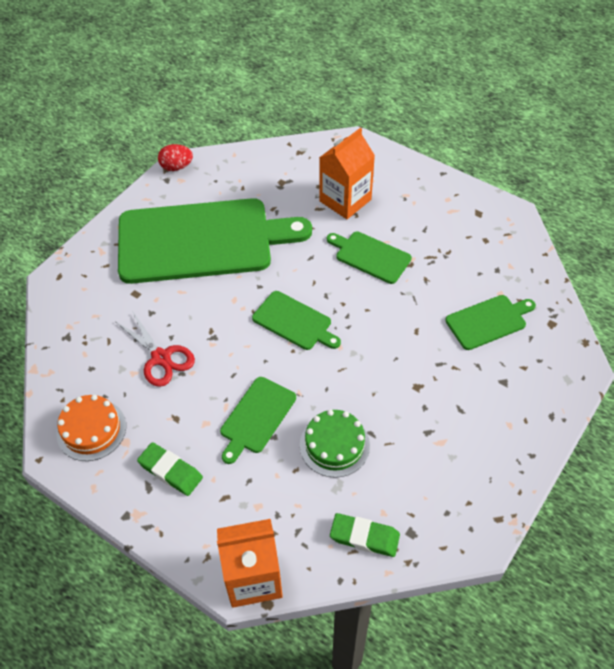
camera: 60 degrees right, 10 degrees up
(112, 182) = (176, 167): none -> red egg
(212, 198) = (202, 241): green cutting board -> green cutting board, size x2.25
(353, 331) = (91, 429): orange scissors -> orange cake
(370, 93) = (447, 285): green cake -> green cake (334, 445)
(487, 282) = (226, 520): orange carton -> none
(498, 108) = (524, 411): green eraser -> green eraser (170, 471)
_ _ _ _
All of the entries above should be retyped exactly, with the pictures left out.

camera: 60 degrees right, 10 degrees up
(112, 182) = (176, 167): none -> red egg
(212, 198) = (202, 241): green cutting board -> green cutting board, size x2.25
(353, 331) = (91, 429): orange scissors -> orange cake
(370, 93) = (447, 285): green cake -> green cake (334, 445)
(487, 282) = (226, 520): orange carton -> none
(498, 108) = (524, 411): green eraser -> green eraser (170, 471)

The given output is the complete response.